## ABOUT THIS EXERCISE
Print the records below exactly. Omit every picture.

====== PROVIDED DATA ======

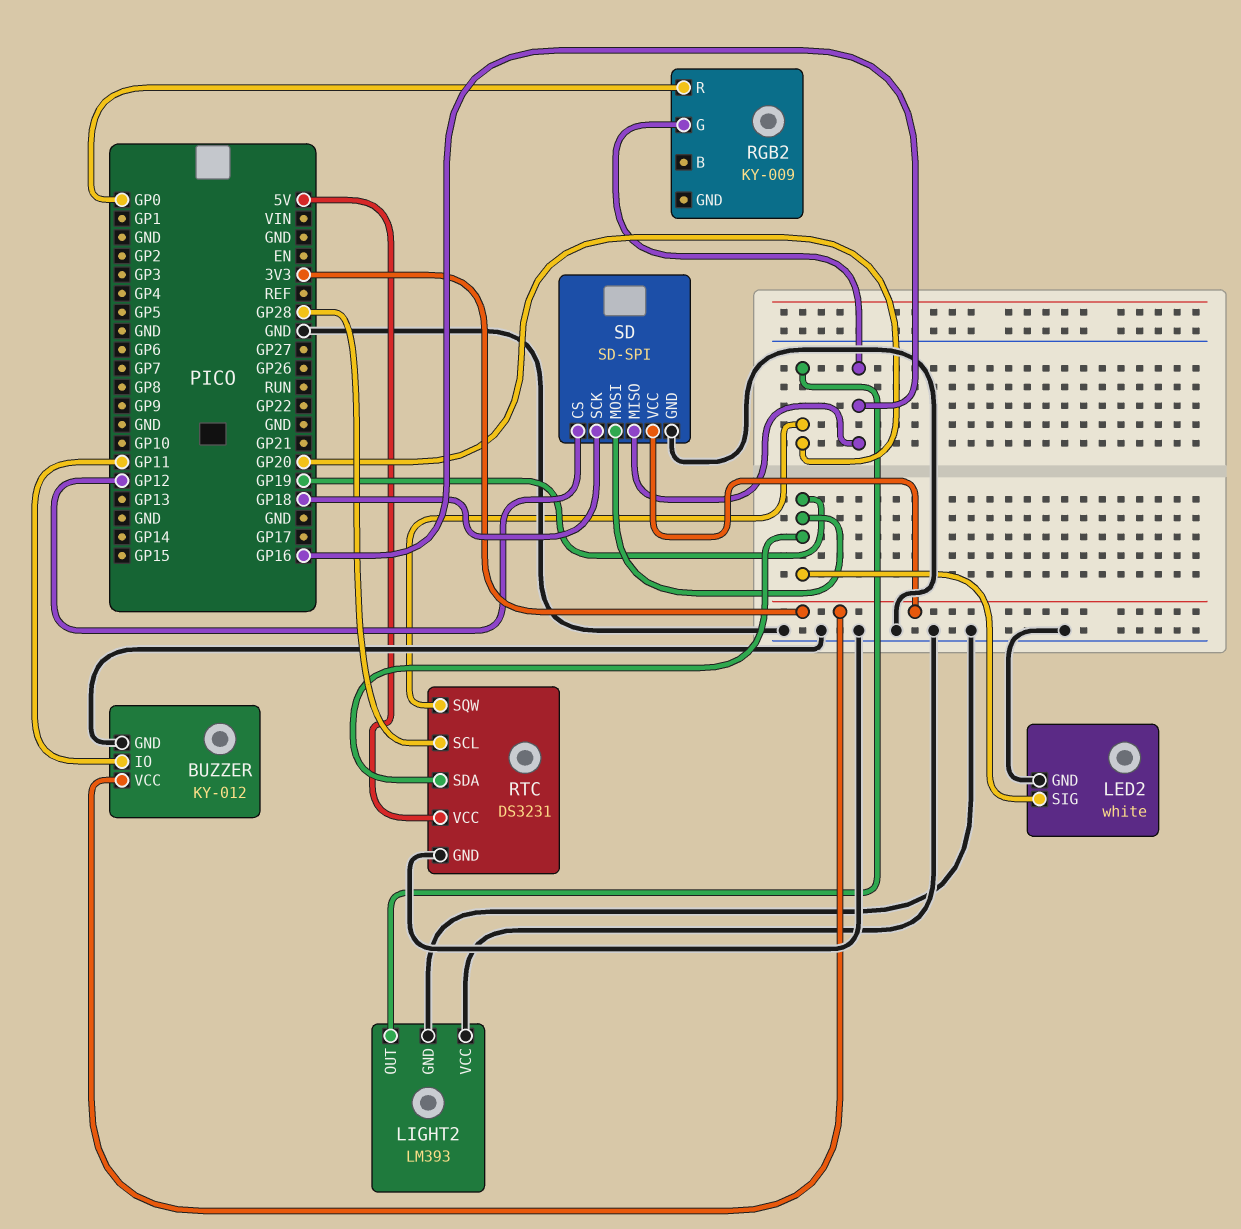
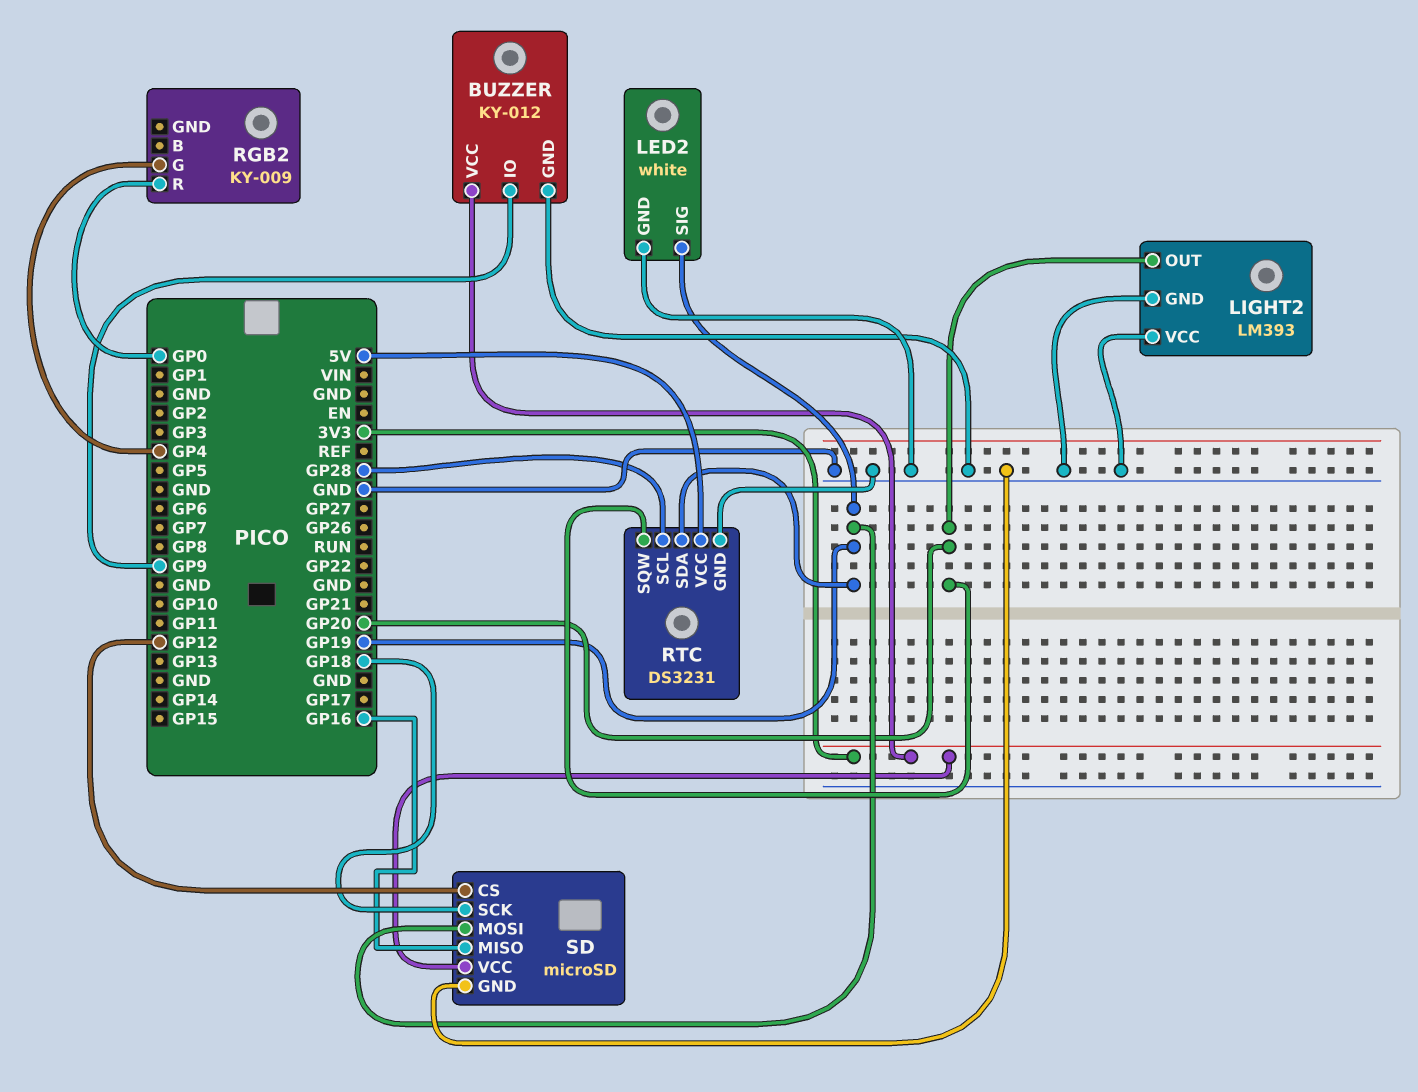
BUZZER pin IO: GP11 -> GP9
RGB2 pin G: GP16 -> GP4
SD: SD-SPI -> microSD

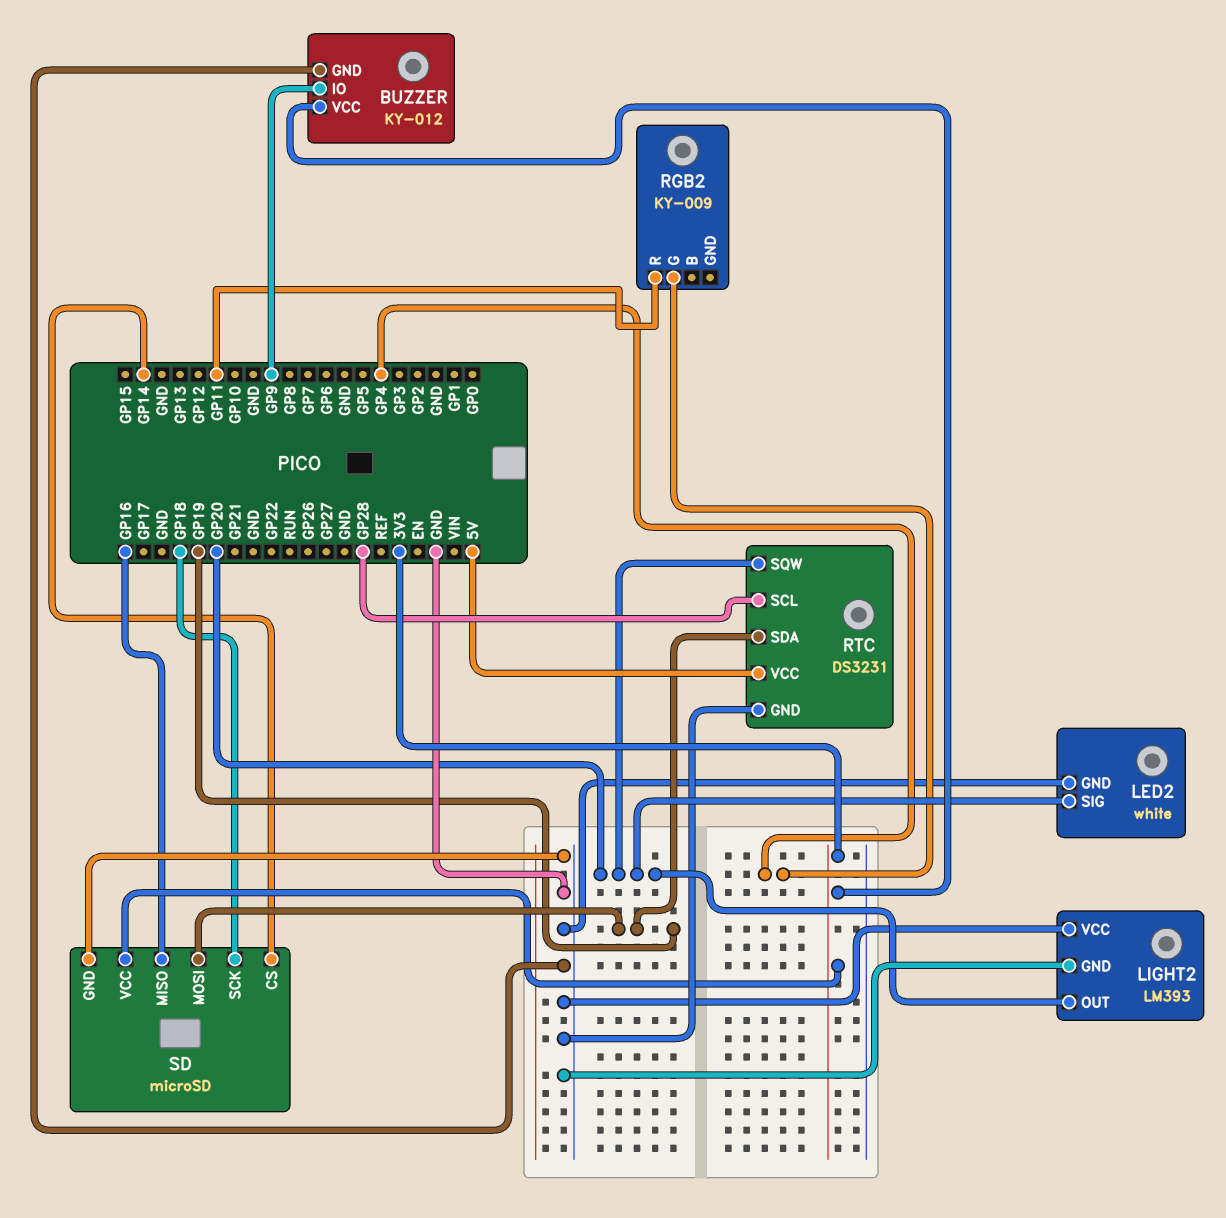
LED2 pin SIG: GP19 -> GP20
RGB2 pin R: GP0 -> GP11
SD pin CS: GP12 -> GP14

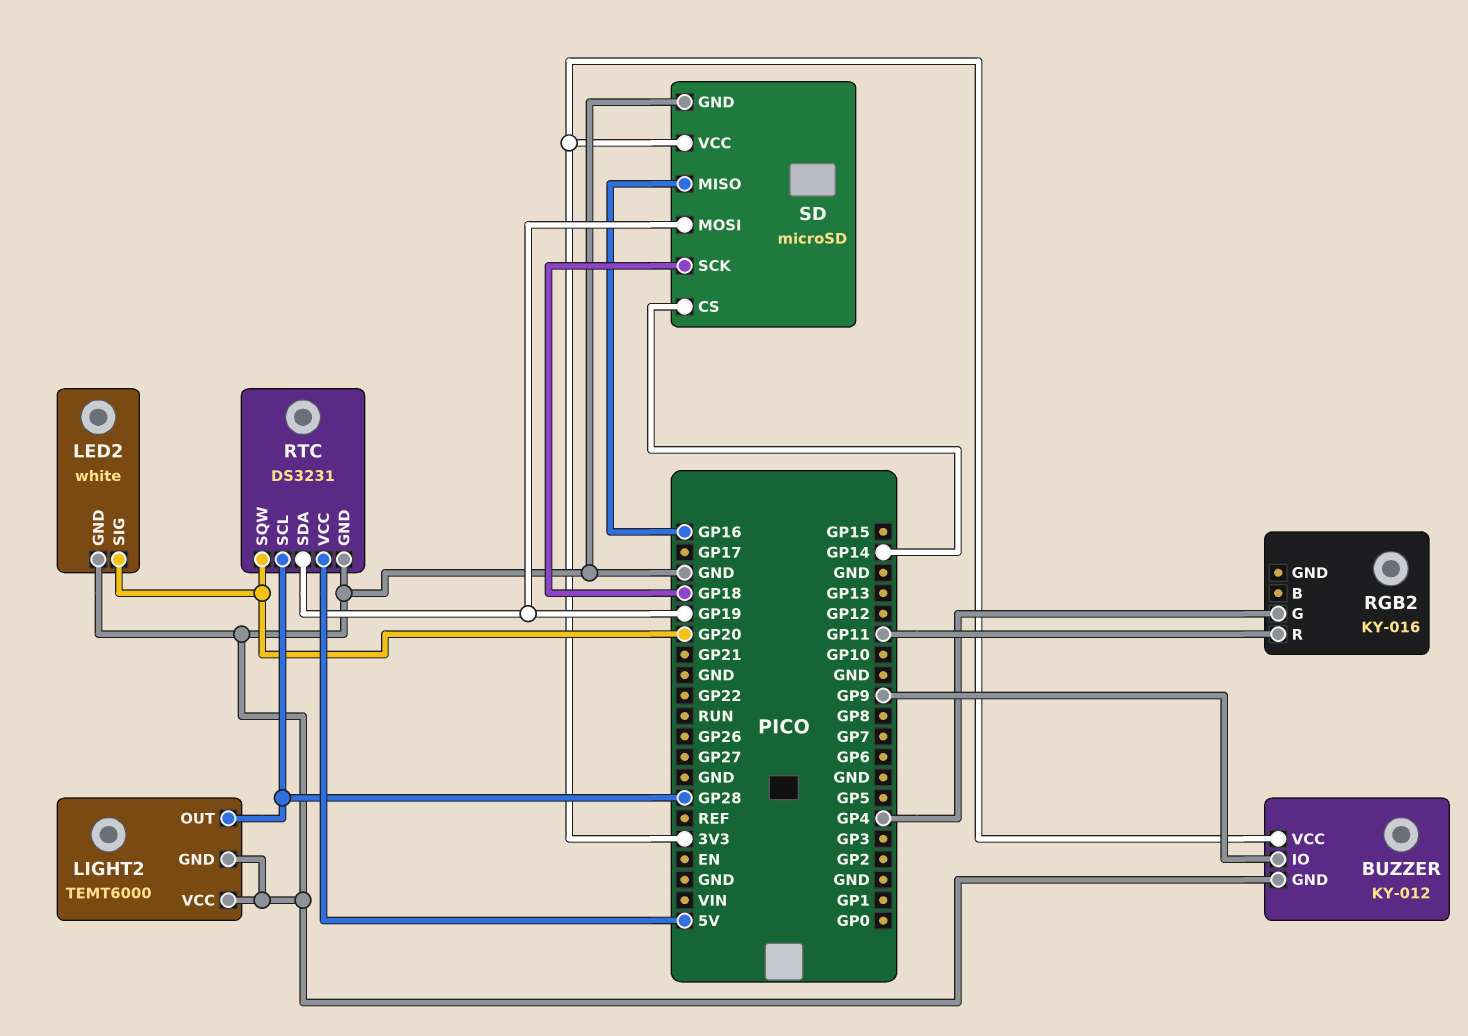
LIGHT2: LM393 -> TEMT6000
LIGHT2 pin OUT: GP20 -> GP28
RGB2: KY-009 -> KY-016

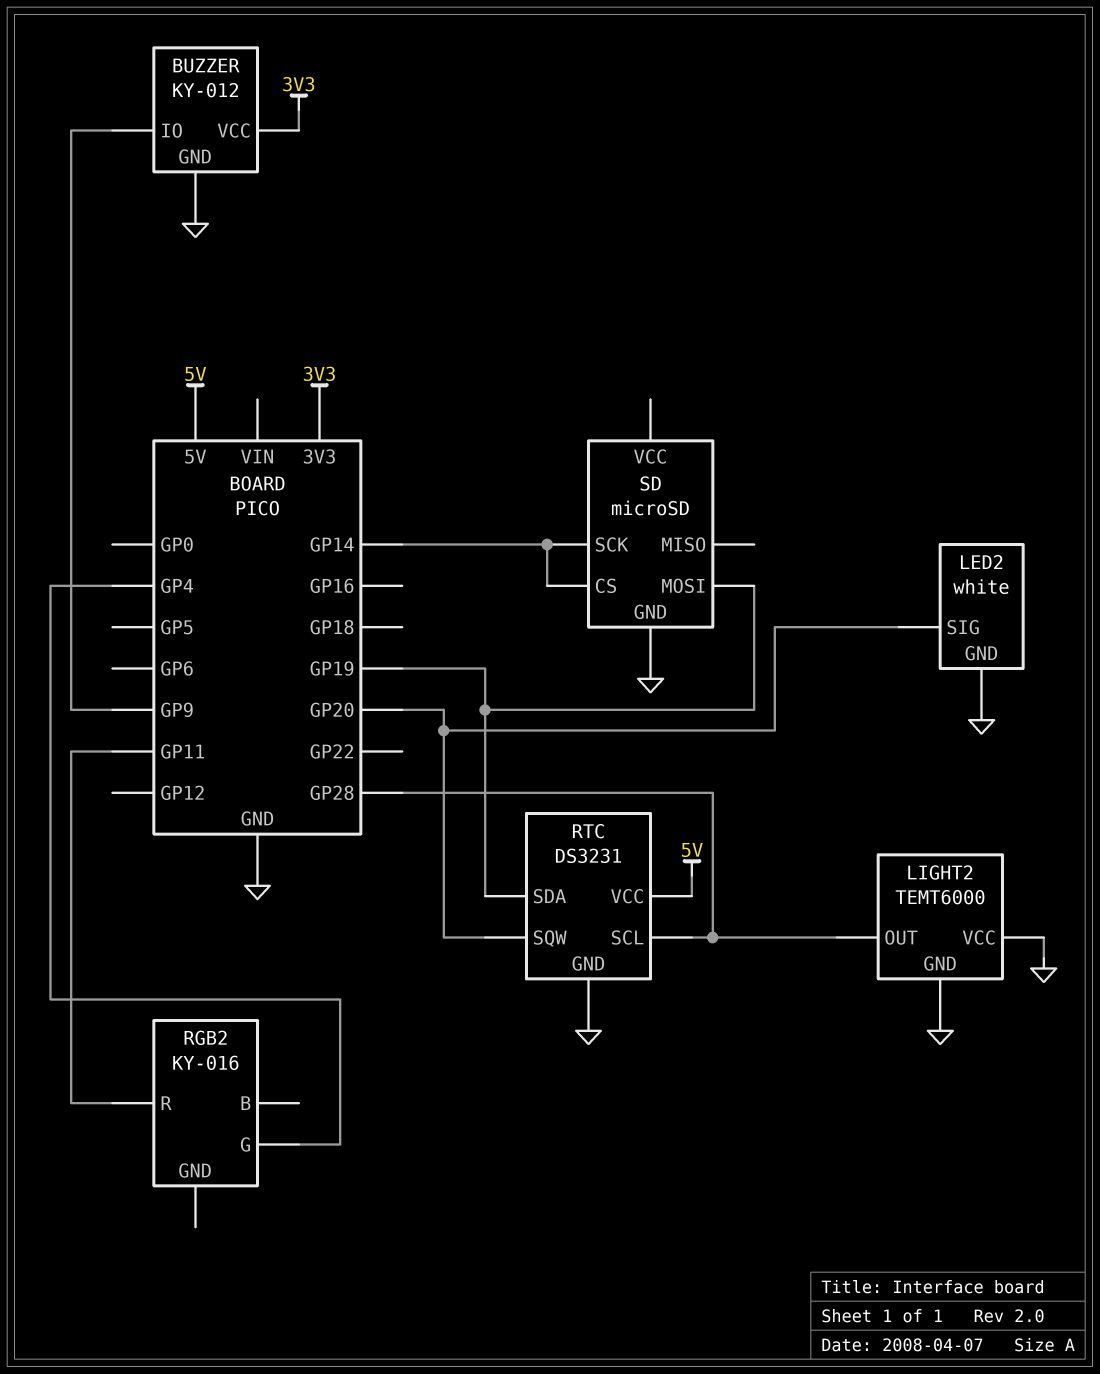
SD pin MISO: GP16 -> none
SD pin SCK: GP18 -> GP14
SD pin VCC: 3V3 -> none

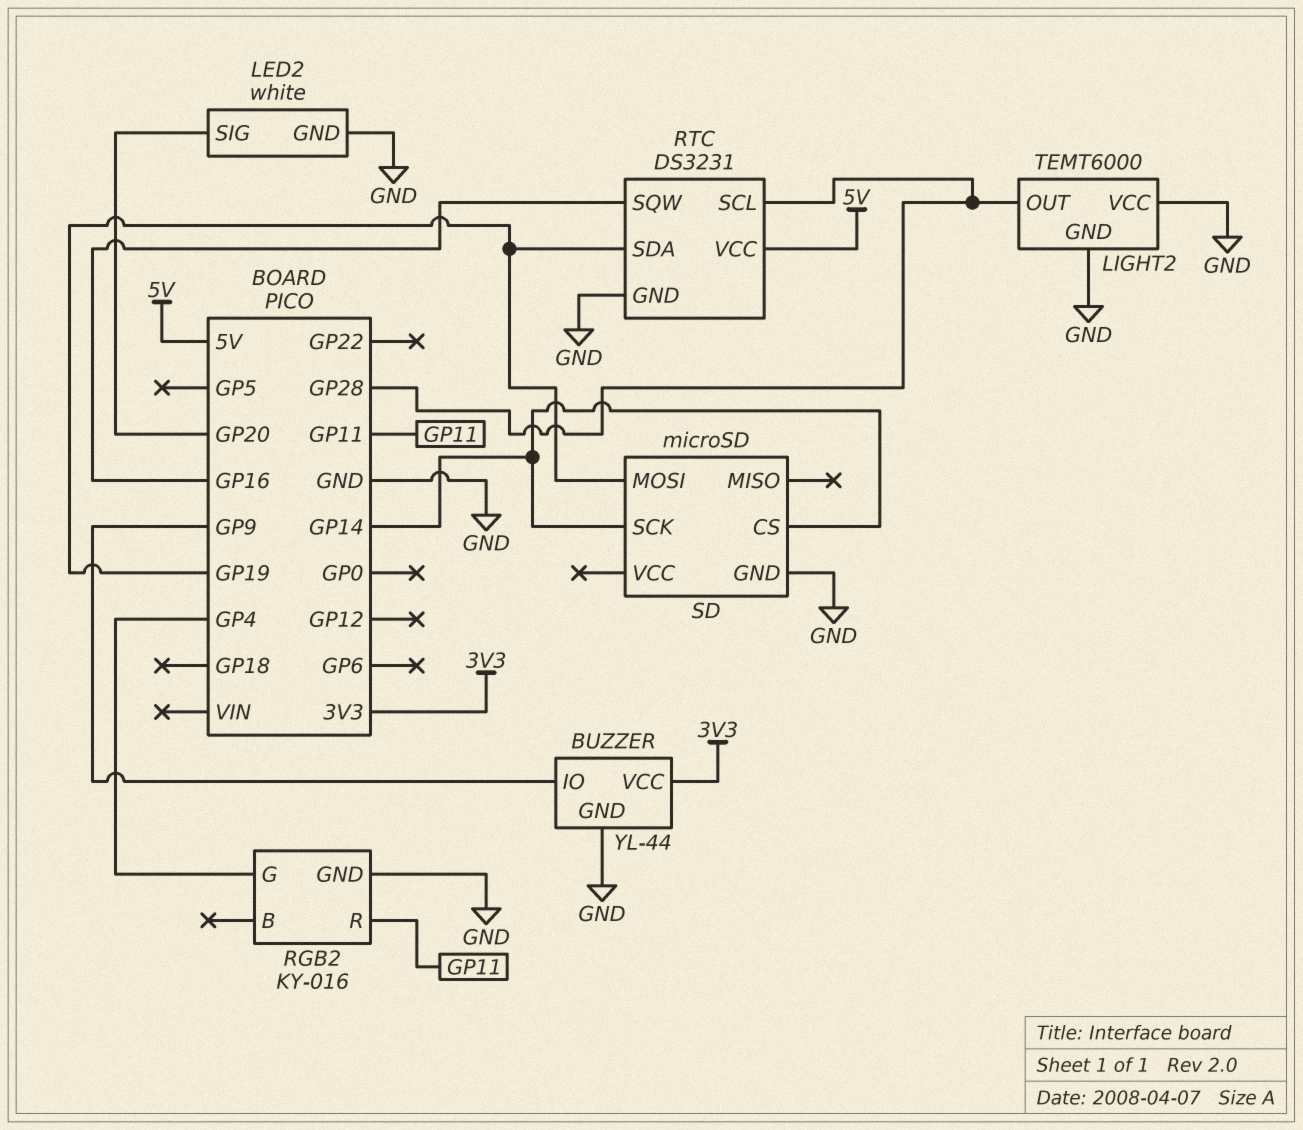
BUZZER: KY-012 -> YL-44
RGB2 pin GND: none -> GND
RTC pin SQW: GP20 -> GP16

======

## TASK ANSWER
BUZZER pin IO: GP11 -> GP9
RGB2 pin G: GP16 -> GP4
SD: SD-SPI -> microSD

LED2 pin SIG: GP19 -> GP20
RGB2 pin R: GP0 -> GP11
SD pin CS: GP12 -> GP14

LIGHT2: LM393 -> TEMT6000
LIGHT2 pin OUT: GP20 -> GP28
RGB2: KY-009 -> KY-016

SD pin MISO: GP16 -> none
SD pin SCK: GP18 -> GP14
SD pin VCC: 3V3 -> none

BUZZER: KY-012 -> YL-44
RGB2 pin GND: none -> GND
RTC pin SQW: GP20 -> GP16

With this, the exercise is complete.